§ SOURCE INFORMATION:

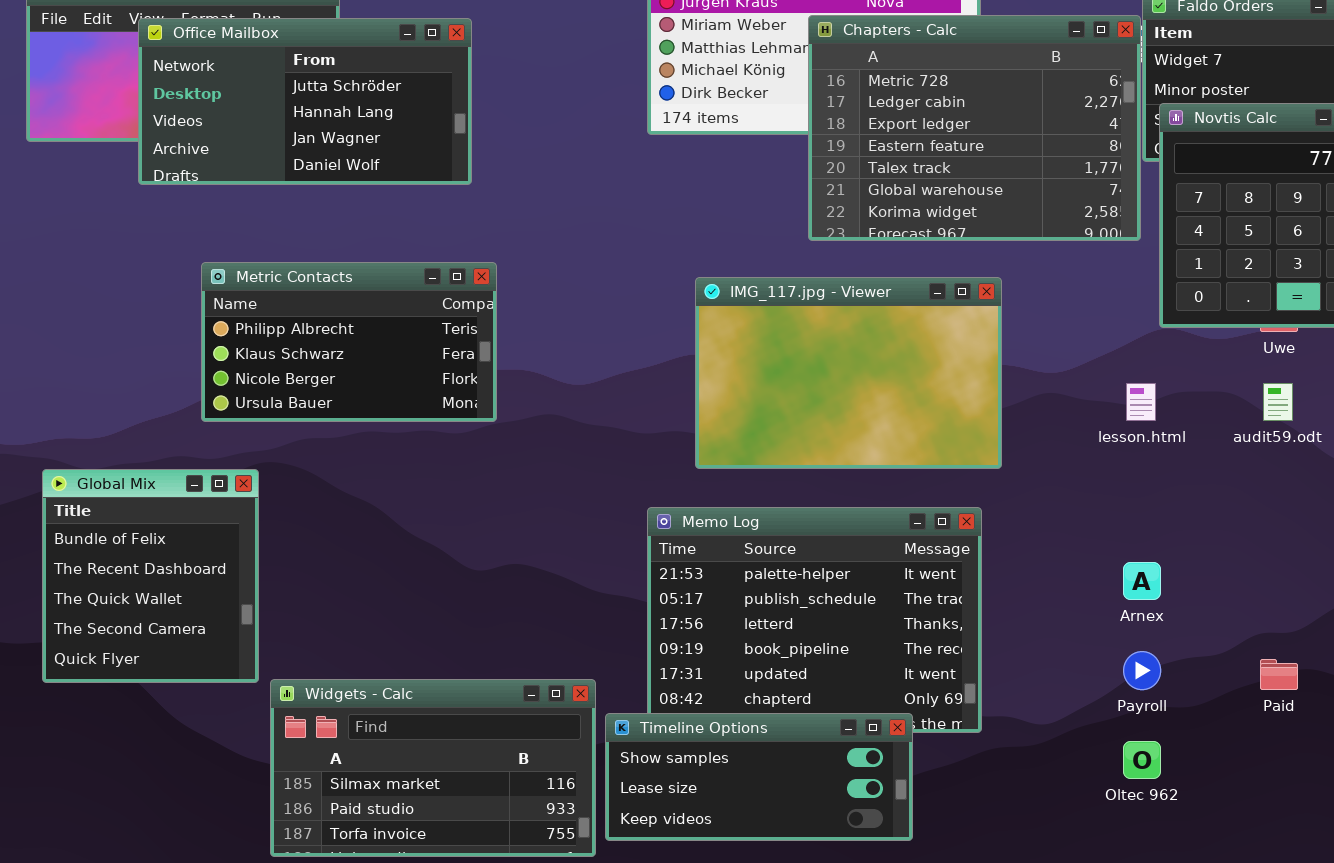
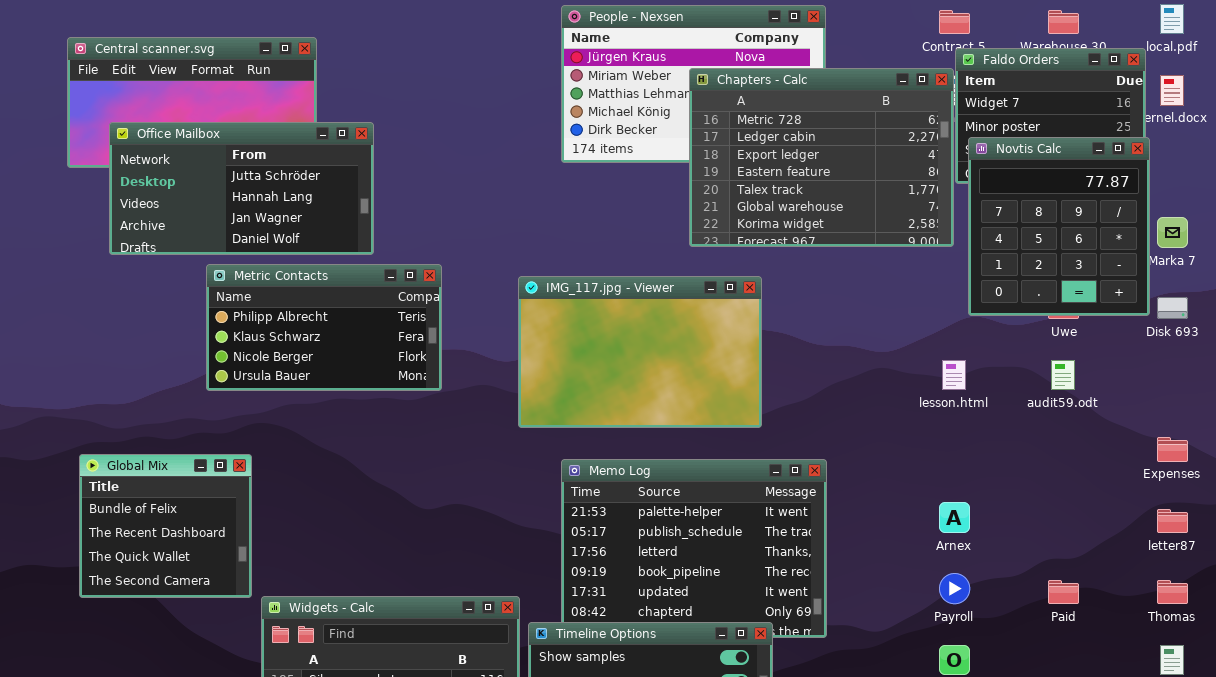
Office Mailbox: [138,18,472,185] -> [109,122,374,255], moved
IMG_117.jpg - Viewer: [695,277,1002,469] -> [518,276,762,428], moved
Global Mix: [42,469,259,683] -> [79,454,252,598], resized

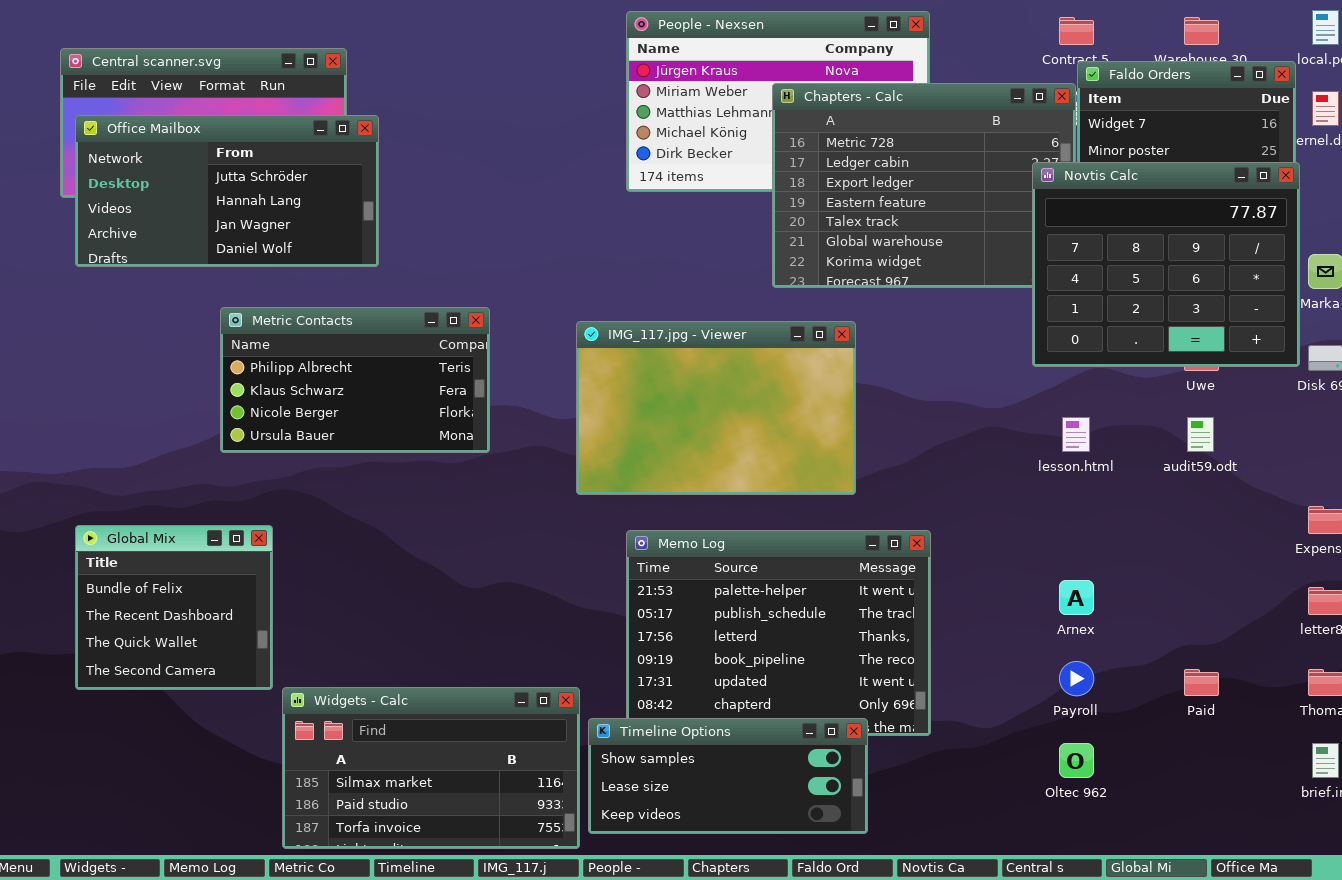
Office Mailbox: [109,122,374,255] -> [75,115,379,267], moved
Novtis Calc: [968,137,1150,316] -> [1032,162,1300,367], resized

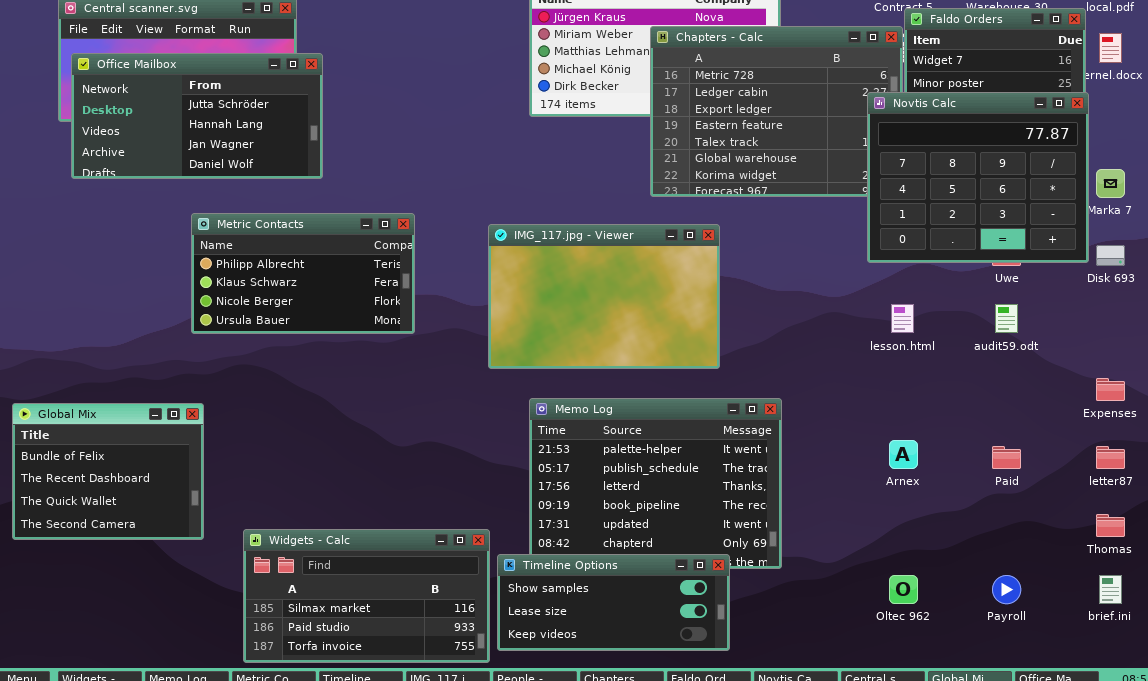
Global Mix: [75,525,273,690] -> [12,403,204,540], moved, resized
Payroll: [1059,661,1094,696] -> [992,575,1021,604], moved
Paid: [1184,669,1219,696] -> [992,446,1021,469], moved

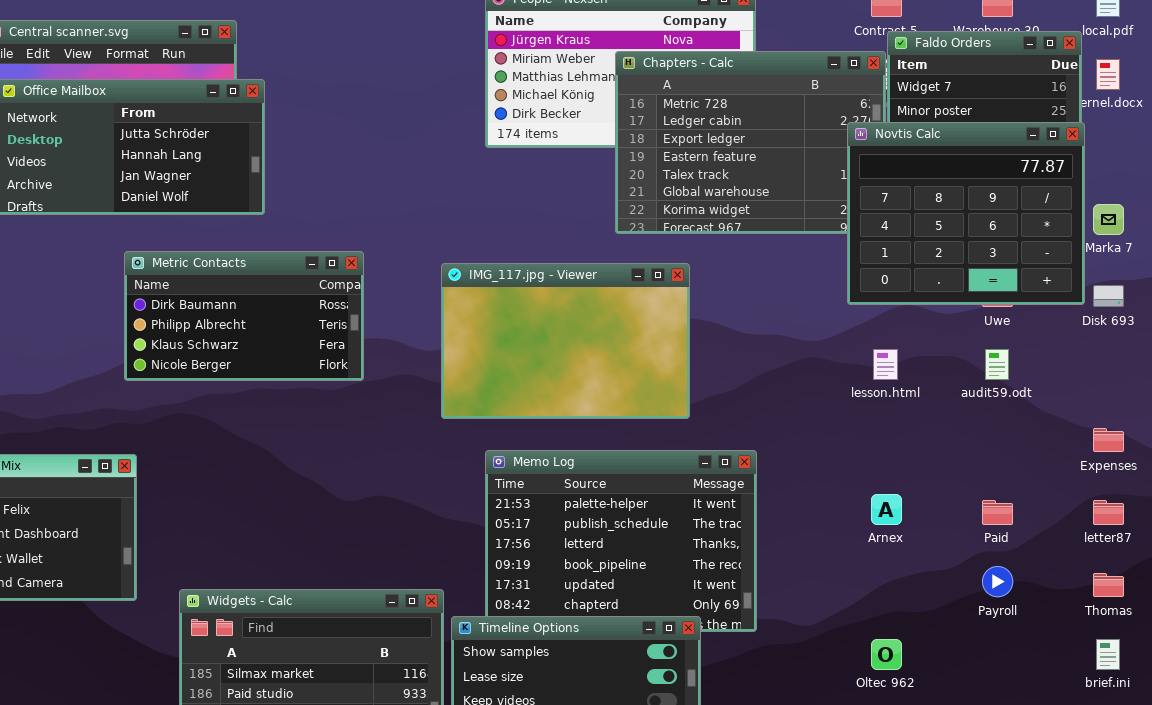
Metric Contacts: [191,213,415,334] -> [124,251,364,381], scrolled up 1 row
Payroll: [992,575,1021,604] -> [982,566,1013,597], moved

==

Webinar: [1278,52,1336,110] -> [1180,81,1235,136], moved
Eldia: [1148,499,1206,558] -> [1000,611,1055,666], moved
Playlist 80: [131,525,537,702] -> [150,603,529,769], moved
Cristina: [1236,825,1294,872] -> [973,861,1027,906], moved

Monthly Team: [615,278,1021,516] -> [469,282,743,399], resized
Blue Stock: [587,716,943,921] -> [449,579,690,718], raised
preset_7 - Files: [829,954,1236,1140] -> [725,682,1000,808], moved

---

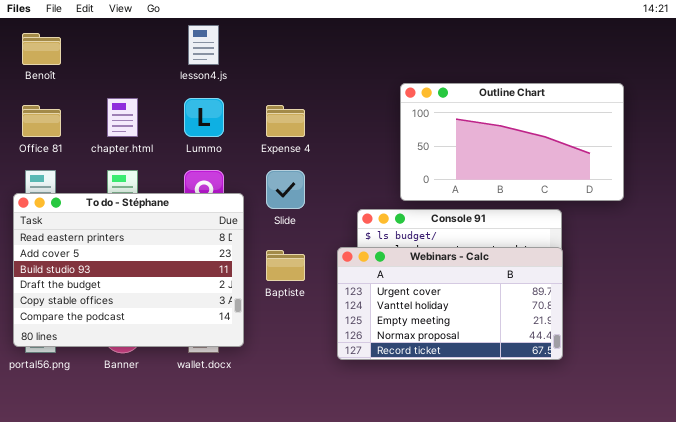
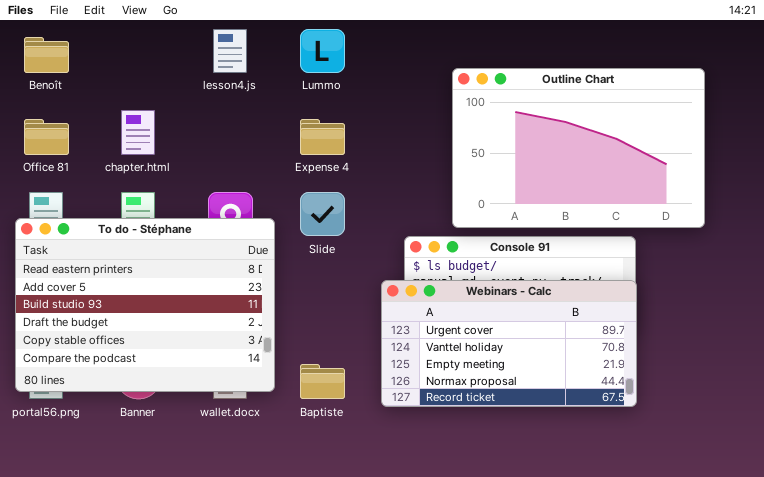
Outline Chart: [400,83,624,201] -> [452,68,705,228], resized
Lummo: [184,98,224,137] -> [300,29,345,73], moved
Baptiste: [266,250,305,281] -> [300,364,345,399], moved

§ EXERCISE REQUIREMENTS:
Each line in the listing above from the one containing "Blue Stock: [587,716,943,921]" through the one containing "preset_7 - Files: [829,954,1236,1140]" should be repeated exactly, and no other line.

§ ANSWER SPACE:
Blue Stock: [587,716,943,921] -> [449,579,690,718], raised
preset_7 - Files: [829,954,1236,1140] -> [725,682,1000,808], moved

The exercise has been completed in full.